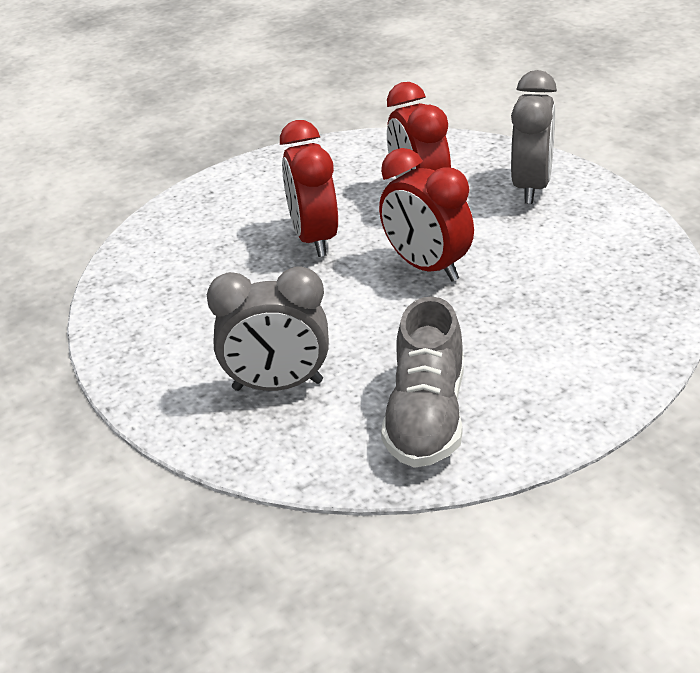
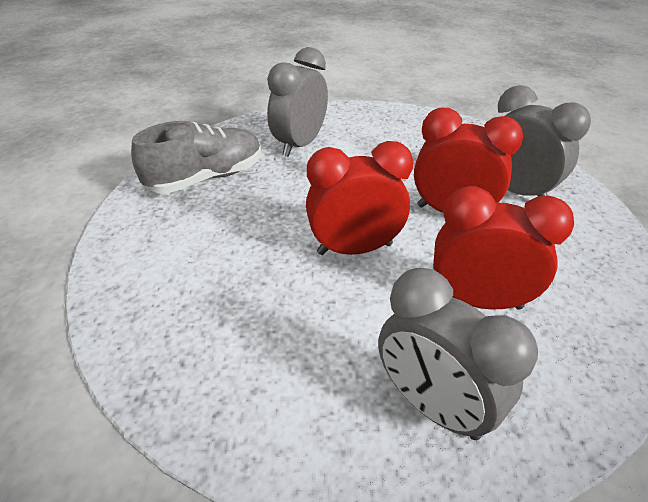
camera: 120 degrees right, 5 degrees up
grey shoe [381,296,464,468] -> grey shoe turned 105 degrees clockwise [131,121,262,194]
none -> grey clock [498,85,591,196]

** Task details **
Each line above should be written out again exactly, without any image.

** Task solution **
camera: 120 degrees right, 5 degrees up
grey shoe [381,296,464,468] -> grey shoe turned 105 degrees clockwise [131,121,262,194]
none -> grey clock [498,85,591,196]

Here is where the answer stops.